TASK INSTRUCTIONS:
From the line that contains "KEYS2 pin K3: D8 -> A3" to the last line of the data, every line is to be transcribed exactly; no other line is to be included.

GIVEN RECORDS:

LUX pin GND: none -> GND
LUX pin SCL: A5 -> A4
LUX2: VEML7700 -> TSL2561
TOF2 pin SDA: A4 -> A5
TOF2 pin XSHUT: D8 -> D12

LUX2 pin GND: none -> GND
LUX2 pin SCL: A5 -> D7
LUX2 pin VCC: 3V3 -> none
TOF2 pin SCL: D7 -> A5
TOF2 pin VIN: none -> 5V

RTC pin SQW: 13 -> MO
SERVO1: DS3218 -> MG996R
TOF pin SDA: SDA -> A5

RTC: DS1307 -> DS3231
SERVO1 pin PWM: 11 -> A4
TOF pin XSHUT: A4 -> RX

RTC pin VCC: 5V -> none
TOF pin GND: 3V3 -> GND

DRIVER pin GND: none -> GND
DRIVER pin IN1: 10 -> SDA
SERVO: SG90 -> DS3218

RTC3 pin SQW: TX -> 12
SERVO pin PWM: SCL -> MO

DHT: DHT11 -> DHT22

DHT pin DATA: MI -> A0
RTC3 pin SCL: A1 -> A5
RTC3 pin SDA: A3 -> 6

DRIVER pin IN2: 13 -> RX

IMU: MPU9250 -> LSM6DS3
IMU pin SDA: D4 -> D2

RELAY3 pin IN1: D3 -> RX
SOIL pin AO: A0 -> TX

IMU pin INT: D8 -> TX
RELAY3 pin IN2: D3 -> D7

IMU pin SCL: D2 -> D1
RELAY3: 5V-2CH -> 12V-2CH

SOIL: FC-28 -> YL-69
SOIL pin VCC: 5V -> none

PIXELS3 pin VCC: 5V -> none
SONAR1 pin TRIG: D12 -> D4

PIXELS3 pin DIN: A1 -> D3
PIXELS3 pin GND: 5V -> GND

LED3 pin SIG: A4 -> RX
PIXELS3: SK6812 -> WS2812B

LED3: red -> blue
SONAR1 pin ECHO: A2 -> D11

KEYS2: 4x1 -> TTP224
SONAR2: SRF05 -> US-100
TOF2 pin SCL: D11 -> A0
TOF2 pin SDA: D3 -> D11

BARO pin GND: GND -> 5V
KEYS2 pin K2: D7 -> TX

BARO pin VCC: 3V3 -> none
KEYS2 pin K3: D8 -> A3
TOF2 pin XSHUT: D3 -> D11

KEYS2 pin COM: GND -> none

ANSWER SECTION:
KEYS2 pin K3: D8 -> A3
TOF2 pin XSHUT: D3 -> D11

KEYS2 pin COM: GND -> none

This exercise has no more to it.